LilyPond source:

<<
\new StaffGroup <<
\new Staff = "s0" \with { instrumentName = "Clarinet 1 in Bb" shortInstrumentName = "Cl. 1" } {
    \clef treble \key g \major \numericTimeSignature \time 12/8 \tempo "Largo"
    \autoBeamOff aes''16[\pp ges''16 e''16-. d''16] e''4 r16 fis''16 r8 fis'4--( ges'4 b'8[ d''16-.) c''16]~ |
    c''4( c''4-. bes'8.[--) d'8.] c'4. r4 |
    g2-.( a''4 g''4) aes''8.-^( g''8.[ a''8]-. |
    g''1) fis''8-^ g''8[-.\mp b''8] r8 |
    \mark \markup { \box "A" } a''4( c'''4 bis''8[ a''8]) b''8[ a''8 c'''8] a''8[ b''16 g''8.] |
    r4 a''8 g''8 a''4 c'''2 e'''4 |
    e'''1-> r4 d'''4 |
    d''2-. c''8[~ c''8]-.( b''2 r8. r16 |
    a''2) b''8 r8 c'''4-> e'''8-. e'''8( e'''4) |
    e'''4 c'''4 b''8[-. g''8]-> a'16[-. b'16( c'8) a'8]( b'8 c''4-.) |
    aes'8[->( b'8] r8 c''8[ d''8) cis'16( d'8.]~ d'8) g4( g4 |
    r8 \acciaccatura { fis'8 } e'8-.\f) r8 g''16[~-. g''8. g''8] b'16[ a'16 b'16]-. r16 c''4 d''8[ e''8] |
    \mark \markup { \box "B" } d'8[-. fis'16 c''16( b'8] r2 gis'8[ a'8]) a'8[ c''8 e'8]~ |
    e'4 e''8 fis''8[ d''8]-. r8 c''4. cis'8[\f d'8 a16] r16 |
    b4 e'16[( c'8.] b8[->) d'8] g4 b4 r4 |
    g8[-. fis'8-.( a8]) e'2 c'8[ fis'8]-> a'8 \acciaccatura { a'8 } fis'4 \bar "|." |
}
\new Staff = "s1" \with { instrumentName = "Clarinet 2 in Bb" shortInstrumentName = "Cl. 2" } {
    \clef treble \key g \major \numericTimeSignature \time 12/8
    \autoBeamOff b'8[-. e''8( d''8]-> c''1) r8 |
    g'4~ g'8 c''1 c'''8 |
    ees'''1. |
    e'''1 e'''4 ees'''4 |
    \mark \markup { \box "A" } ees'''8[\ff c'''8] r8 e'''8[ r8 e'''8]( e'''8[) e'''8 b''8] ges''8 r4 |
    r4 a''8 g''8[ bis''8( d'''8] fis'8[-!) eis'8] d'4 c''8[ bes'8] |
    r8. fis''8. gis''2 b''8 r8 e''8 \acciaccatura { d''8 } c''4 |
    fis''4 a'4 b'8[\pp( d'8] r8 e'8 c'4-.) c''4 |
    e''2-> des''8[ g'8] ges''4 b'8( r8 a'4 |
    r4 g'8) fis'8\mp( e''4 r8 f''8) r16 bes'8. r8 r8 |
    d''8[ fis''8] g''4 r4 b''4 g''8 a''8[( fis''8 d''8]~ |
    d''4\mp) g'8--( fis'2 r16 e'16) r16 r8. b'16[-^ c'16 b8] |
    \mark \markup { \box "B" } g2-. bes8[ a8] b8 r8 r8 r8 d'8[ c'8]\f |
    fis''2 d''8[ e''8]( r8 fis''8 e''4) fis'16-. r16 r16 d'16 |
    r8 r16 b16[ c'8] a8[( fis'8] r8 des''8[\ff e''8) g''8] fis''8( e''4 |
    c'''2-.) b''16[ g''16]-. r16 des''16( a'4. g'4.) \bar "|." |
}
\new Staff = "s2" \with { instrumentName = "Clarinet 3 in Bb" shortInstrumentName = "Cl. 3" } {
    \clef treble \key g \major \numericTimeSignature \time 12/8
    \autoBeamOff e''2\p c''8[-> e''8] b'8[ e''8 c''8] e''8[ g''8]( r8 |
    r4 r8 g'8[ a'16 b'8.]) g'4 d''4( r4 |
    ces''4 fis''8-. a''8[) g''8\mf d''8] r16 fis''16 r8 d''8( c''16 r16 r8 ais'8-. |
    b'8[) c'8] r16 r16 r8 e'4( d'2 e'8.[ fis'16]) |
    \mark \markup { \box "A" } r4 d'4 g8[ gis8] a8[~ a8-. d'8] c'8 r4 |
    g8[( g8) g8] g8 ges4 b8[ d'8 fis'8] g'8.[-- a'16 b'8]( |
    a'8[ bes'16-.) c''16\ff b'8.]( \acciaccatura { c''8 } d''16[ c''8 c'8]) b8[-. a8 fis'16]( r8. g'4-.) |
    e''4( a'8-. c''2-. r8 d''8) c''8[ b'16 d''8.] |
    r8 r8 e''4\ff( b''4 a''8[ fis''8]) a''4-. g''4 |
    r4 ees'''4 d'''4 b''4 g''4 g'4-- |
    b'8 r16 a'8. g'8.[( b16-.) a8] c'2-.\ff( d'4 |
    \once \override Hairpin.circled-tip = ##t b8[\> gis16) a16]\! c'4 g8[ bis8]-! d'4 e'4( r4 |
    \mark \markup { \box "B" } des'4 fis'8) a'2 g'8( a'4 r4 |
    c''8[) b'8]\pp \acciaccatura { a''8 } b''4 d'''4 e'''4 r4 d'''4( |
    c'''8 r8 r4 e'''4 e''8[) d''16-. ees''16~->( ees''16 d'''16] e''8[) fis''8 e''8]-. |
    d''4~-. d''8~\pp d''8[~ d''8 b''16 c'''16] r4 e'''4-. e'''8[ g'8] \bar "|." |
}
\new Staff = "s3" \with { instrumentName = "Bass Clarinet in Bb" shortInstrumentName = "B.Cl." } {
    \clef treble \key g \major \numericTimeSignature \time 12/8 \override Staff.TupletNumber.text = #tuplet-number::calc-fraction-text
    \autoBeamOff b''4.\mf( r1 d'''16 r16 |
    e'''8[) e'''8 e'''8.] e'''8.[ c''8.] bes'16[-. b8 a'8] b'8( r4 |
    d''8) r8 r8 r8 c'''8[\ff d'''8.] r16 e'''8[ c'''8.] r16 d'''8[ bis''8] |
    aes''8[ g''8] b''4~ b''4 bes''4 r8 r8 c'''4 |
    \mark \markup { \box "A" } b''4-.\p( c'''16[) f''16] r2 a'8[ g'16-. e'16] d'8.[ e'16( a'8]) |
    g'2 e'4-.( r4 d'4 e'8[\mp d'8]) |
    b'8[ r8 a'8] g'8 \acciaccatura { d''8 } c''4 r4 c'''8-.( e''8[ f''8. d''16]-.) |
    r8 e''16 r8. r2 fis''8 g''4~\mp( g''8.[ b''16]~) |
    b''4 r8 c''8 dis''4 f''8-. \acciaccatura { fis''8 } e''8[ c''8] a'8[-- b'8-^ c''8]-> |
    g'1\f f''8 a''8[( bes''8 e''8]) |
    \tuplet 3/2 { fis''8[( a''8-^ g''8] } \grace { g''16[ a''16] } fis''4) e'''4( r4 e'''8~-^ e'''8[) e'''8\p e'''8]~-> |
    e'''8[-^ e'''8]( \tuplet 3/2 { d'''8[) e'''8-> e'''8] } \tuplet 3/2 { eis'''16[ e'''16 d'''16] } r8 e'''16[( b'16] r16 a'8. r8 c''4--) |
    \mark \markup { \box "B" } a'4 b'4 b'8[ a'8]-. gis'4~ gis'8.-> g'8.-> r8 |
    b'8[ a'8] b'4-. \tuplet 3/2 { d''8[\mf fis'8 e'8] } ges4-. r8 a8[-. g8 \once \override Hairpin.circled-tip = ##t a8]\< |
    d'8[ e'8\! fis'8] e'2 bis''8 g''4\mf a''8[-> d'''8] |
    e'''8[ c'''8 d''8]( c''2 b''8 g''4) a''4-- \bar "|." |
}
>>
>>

OBJECTIVE -
State how many lines in the records above contain the string "tuplet", matching case exactly. Give only the number.

TASK SOLUTION -
4